● Source records
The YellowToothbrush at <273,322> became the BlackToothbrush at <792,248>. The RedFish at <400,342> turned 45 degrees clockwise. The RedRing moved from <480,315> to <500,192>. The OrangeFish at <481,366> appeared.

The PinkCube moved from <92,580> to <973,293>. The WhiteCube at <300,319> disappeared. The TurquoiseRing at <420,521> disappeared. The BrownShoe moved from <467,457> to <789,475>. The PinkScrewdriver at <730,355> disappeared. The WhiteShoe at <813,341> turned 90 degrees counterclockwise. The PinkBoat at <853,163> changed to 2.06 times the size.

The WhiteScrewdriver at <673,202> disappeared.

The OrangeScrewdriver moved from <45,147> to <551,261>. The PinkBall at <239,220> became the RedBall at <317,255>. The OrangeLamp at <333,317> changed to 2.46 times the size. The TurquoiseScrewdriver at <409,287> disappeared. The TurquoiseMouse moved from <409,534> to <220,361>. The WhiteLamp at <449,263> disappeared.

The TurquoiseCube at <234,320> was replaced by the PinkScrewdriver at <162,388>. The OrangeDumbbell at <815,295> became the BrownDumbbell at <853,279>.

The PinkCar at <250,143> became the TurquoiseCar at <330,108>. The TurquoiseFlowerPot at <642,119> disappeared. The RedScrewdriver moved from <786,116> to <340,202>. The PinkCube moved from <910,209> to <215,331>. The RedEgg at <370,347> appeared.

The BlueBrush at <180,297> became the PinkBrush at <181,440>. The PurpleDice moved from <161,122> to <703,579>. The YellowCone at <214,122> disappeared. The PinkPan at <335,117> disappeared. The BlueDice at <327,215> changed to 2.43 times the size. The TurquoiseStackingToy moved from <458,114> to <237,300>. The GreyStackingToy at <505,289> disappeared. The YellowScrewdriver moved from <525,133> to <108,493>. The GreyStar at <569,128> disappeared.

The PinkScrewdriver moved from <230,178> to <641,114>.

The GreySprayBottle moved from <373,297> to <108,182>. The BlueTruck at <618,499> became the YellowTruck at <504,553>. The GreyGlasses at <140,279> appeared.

● To do
Write out all of the records word for word.

● Expected output
The YellowToothbrush at <273,322> became the BlackToothbrush at <792,248>. The RedFish at <400,342> turned 45 degrees clockwise. The RedRing moved from <480,315> to <500,192>. The OrangeFish at <481,366> appeared.

The PinkCube moved from <92,580> to <973,293>. The WhiteCube at <300,319> disappeared. The TurquoiseRing at <420,521> disappeared. The BrownShoe moved from <467,457> to <789,475>. The PinkScrewdriver at <730,355> disappeared. The WhiteShoe at <813,341> turned 90 degrees counterclockwise. The PinkBoat at <853,163> changed to 2.06 times the size.

The WhiteScrewdriver at <673,202> disappeared.

The OrangeScrewdriver moved from <45,147> to <551,261>. The PinkBall at <239,220> became the RedBall at <317,255>. The OrangeLamp at <333,317> changed to 2.46 times the size. The TurquoiseScrewdriver at <409,287> disappeared. The TurquoiseMouse moved from <409,534> to <220,361>. The WhiteLamp at <449,263> disappeared.

The TurquoiseCube at <234,320> was replaced by the PinkScrewdriver at <162,388>. The OrangeDumbbell at <815,295> became the BrownDumbbell at <853,279>.

The PinkCar at <250,143> became the TurquoiseCar at <330,108>. The TurquoiseFlowerPot at <642,119> disappeared. The RedScrewdriver moved from <786,116> to <340,202>. The PinkCube moved from <910,209> to <215,331>. The RedEgg at <370,347> appeared.

The BlueBrush at <180,297> became the PinkBrush at <181,440>. The PurpleDice moved from <161,122> to <703,579>. The YellowCone at <214,122> disappeared. The PinkPan at <335,117> disappeared. The BlueDice at <327,215> changed to 2.43 times the size. The TurquoiseStackingToy moved from <458,114> to <237,300>. The GreyStackingToy at <505,289> disappeared. The YellowScrewdriver moved from <525,133> to <108,493>. The GreyStar at <569,128> disappeared.

The PinkScrewdriver moved from <230,178> to <641,114>.

The GreySprayBottle moved from <373,297> to <108,182>. The BlueTruck at <618,499> became the YellowTruck at <504,553>. The GreyGlasses at <140,279> appeared.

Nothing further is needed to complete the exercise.